Before-and-after change data
§ §
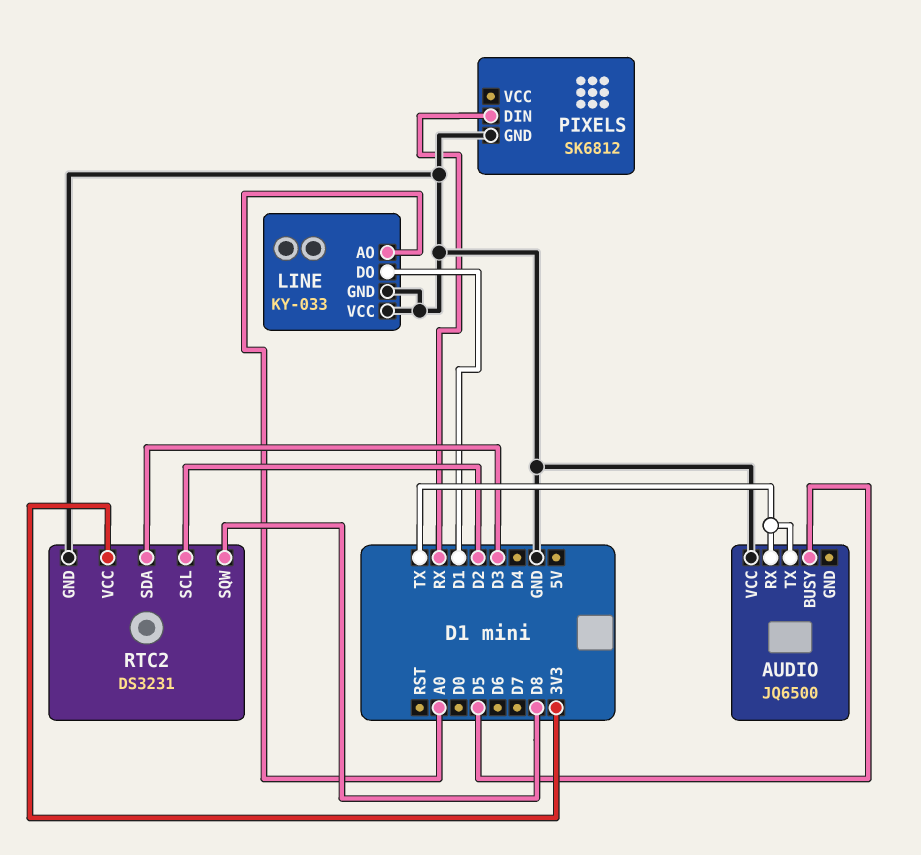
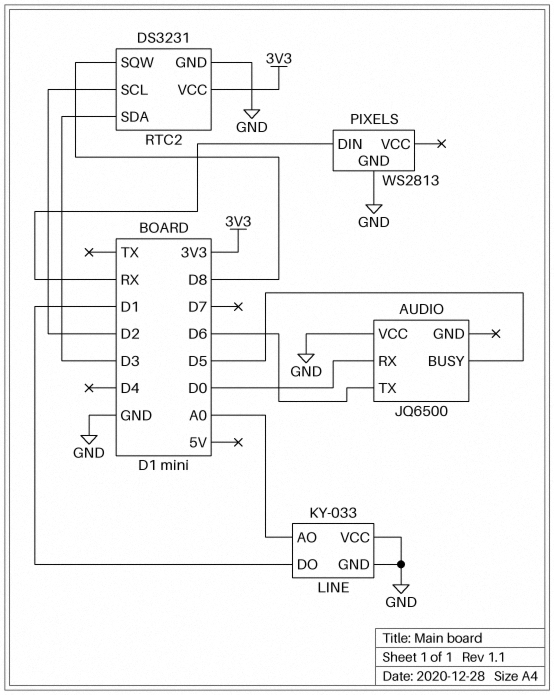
AUDIO pin RX: TX -> D0
AUDIO pin TX: TX -> D6
PIXELS: SK6812 -> WS2813

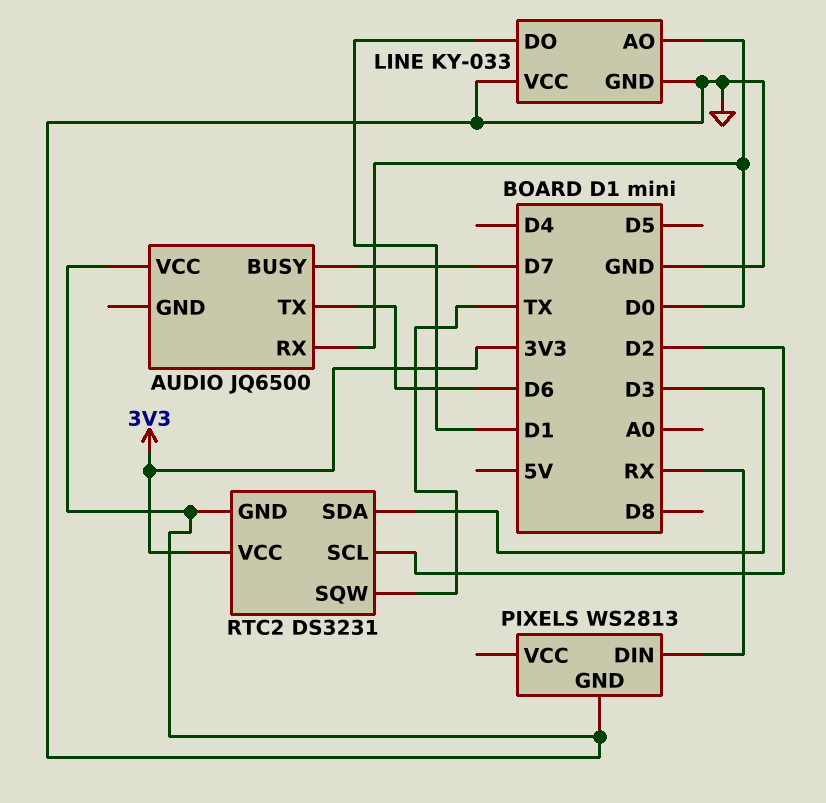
AUDIO pin BUSY: D5 -> D7
LINE pin AO: A0 -> D0
RTC2 pin SQW: D8 -> TX

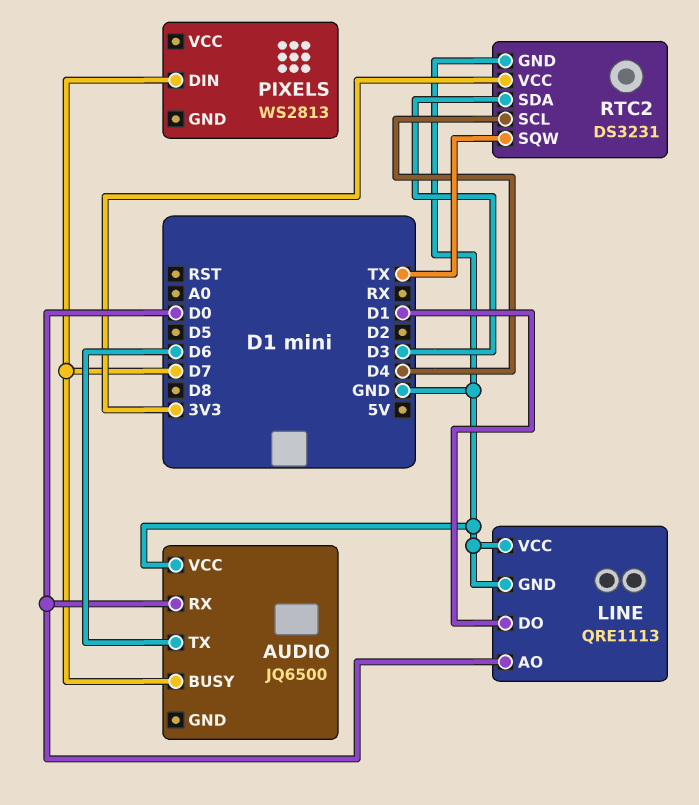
LINE: KY-033 -> QRE1113
PIXELS pin DIN: RX -> D7
PIXELS pin GND: GND -> none
RTC2 pin SCL: D2 -> D4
§ §
### WHAT YOU SHOULD DO
Show all lines above containing "AUDIO".

### RESPONSE
AUDIO pin RX: TX -> D0
AUDIO pin TX: TX -> D6
AUDIO pin BUSY: D5 -> D7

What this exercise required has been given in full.